[EXERCISE AIM] The full listing needs to be output exactly.

[DATA RECORDS]
*****

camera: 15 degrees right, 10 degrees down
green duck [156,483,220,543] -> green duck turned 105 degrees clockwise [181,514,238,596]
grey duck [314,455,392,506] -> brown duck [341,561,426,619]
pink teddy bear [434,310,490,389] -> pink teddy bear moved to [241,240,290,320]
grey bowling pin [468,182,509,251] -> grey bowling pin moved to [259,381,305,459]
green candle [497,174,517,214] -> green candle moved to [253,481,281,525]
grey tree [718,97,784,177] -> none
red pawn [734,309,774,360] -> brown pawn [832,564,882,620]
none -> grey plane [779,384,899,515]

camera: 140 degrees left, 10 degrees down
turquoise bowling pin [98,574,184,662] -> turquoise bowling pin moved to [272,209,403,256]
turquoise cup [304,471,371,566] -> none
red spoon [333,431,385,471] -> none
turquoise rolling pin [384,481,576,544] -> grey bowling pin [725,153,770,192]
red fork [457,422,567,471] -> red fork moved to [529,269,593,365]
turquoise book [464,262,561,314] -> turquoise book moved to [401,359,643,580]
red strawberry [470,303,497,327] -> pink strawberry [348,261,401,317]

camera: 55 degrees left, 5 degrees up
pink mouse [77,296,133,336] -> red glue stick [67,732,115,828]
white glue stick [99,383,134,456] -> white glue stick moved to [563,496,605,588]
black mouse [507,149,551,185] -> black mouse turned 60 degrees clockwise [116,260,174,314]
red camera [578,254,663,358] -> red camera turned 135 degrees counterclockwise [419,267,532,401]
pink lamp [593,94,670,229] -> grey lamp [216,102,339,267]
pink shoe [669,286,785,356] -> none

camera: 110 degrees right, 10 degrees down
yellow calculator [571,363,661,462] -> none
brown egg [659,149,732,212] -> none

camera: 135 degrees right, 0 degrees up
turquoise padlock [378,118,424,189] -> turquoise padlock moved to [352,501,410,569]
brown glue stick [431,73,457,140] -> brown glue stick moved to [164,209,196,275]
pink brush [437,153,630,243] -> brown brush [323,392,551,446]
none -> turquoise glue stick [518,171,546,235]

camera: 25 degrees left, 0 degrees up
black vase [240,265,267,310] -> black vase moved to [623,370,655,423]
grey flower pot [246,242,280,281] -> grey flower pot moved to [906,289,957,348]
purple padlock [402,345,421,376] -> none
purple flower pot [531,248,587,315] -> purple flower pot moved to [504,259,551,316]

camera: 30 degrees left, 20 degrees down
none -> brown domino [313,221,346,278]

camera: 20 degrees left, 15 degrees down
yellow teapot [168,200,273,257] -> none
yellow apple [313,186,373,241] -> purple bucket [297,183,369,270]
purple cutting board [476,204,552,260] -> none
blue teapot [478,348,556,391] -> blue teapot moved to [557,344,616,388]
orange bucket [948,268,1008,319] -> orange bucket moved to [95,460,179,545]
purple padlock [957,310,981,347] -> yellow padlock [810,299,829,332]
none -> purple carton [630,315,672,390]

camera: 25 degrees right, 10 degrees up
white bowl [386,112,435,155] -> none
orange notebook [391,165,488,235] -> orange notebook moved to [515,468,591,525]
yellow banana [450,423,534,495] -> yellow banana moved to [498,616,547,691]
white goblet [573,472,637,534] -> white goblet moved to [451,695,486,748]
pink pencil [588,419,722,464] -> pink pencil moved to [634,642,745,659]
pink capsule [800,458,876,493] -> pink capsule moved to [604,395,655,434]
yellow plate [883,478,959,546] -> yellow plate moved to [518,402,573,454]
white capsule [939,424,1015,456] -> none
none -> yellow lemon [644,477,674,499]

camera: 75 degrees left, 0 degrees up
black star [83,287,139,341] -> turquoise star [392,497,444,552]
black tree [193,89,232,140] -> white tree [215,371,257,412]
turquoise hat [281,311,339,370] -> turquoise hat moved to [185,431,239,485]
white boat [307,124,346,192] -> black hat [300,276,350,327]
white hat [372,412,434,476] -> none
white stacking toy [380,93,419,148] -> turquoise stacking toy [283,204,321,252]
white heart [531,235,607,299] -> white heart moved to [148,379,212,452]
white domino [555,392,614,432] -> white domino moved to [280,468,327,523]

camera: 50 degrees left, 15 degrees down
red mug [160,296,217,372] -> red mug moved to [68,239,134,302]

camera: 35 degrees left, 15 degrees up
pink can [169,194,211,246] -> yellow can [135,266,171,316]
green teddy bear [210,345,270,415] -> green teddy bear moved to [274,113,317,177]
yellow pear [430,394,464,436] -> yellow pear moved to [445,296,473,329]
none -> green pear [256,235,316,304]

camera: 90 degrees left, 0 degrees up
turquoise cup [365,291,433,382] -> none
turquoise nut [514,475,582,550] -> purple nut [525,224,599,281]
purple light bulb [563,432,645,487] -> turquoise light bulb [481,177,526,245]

*****

[EXERCISE SOLUTION]
camera: 15 degrees right, 10 degrees down
green duck [156,483,220,543] -> green duck turned 105 degrees clockwise [181,514,238,596]
grey duck [314,455,392,506] -> brown duck [341,561,426,619]
pink teddy bear [434,310,490,389] -> pink teddy bear moved to [241,240,290,320]
grey bowling pin [468,182,509,251] -> grey bowling pin moved to [259,381,305,459]
green candle [497,174,517,214] -> green candle moved to [253,481,281,525]
grey tree [718,97,784,177] -> none
red pawn [734,309,774,360] -> brown pawn [832,564,882,620]
none -> grey plane [779,384,899,515]

camera: 140 degrees left, 10 degrees down
turquoise bowling pin [98,574,184,662] -> turquoise bowling pin moved to [272,209,403,256]
turquoise cup [304,471,371,566] -> none
red spoon [333,431,385,471] -> none
turquoise rolling pin [384,481,576,544] -> grey bowling pin [725,153,770,192]
red fork [457,422,567,471] -> red fork moved to [529,269,593,365]
turquoise book [464,262,561,314] -> turquoise book moved to [401,359,643,580]
red strawberry [470,303,497,327] -> pink strawberry [348,261,401,317]

camera: 55 degrees left, 5 degrees up
pink mouse [77,296,133,336] -> red glue stick [67,732,115,828]
white glue stick [99,383,134,456] -> white glue stick moved to [563,496,605,588]
black mouse [507,149,551,185] -> black mouse turned 60 degrees clockwise [116,260,174,314]
red camera [578,254,663,358] -> red camera turned 135 degrees counterclockwise [419,267,532,401]
pink lamp [593,94,670,229] -> grey lamp [216,102,339,267]
pink shoe [669,286,785,356] -> none

camera: 110 degrees right, 10 degrees down
yellow calculator [571,363,661,462] -> none
brown egg [659,149,732,212] -> none

camera: 135 degrees right, 0 degrees up
turquoise padlock [378,118,424,189] -> turquoise padlock moved to [352,501,410,569]
brown glue stick [431,73,457,140] -> brown glue stick moved to [164,209,196,275]
pink brush [437,153,630,243] -> brown brush [323,392,551,446]
none -> turquoise glue stick [518,171,546,235]

camera: 25 degrees left, 0 degrees up
black vase [240,265,267,310] -> black vase moved to [623,370,655,423]
grey flower pot [246,242,280,281] -> grey flower pot moved to [906,289,957,348]
purple padlock [402,345,421,376] -> none
purple flower pot [531,248,587,315] -> purple flower pot moved to [504,259,551,316]

camera: 30 degrees left, 20 degrees down
none -> brown domino [313,221,346,278]

camera: 20 degrees left, 15 degrees down
yellow teapot [168,200,273,257] -> none
yellow apple [313,186,373,241] -> purple bucket [297,183,369,270]
purple cutting board [476,204,552,260] -> none
blue teapot [478,348,556,391] -> blue teapot moved to [557,344,616,388]
orange bucket [948,268,1008,319] -> orange bucket moved to [95,460,179,545]
purple padlock [957,310,981,347] -> yellow padlock [810,299,829,332]
none -> purple carton [630,315,672,390]

camera: 25 degrees right, 10 degrees up
white bowl [386,112,435,155] -> none
orange notebook [391,165,488,235] -> orange notebook moved to [515,468,591,525]
yellow banana [450,423,534,495] -> yellow banana moved to [498,616,547,691]
white goblet [573,472,637,534] -> white goblet moved to [451,695,486,748]
pink pencil [588,419,722,464] -> pink pencil moved to [634,642,745,659]
pink capsule [800,458,876,493] -> pink capsule moved to [604,395,655,434]
yellow plate [883,478,959,546] -> yellow plate moved to [518,402,573,454]
white capsule [939,424,1015,456] -> none
none -> yellow lemon [644,477,674,499]

camera: 75 degrees left, 0 degrees up
black star [83,287,139,341] -> turquoise star [392,497,444,552]
black tree [193,89,232,140] -> white tree [215,371,257,412]
turquoise hat [281,311,339,370] -> turquoise hat moved to [185,431,239,485]
white boat [307,124,346,192] -> black hat [300,276,350,327]
white hat [372,412,434,476] -> none
white stacking toy [380,93,419,148] -> turquoise stacking toy [283,204,321,252]
white heart [531,235,607,299] -> white heart moved to [148,379,212,452]
white domino [555,392,614,432] -> white domino moved to [280,468,327,523]

camera: 50 degrees left, 15 degrees down
red mug [160,296,217,372] -> red mug moved to [68,239,134,302]

camera: 35 degrees left, 15 degrees up
pink can [169,194,211,246] -> yellow can [135,266,171,316]
green teddy bear [210,345,270,415] -> green teddy bear moved to [274,113,317,177]
yellow pear [430,394,464,436] -> yellow pear moved to [445,296,473,329]
none -> green pear [256,235,316,304]

camera: 90 degrees left, 0 degrees up
turquoise cup [365,291,433,382] -> none
turquoise nut [514,475,582,550] -> purple nut [525,224,599,281]
purple light bulb [563,432,645,487] -> turquoise light bulb [481,177,526,245]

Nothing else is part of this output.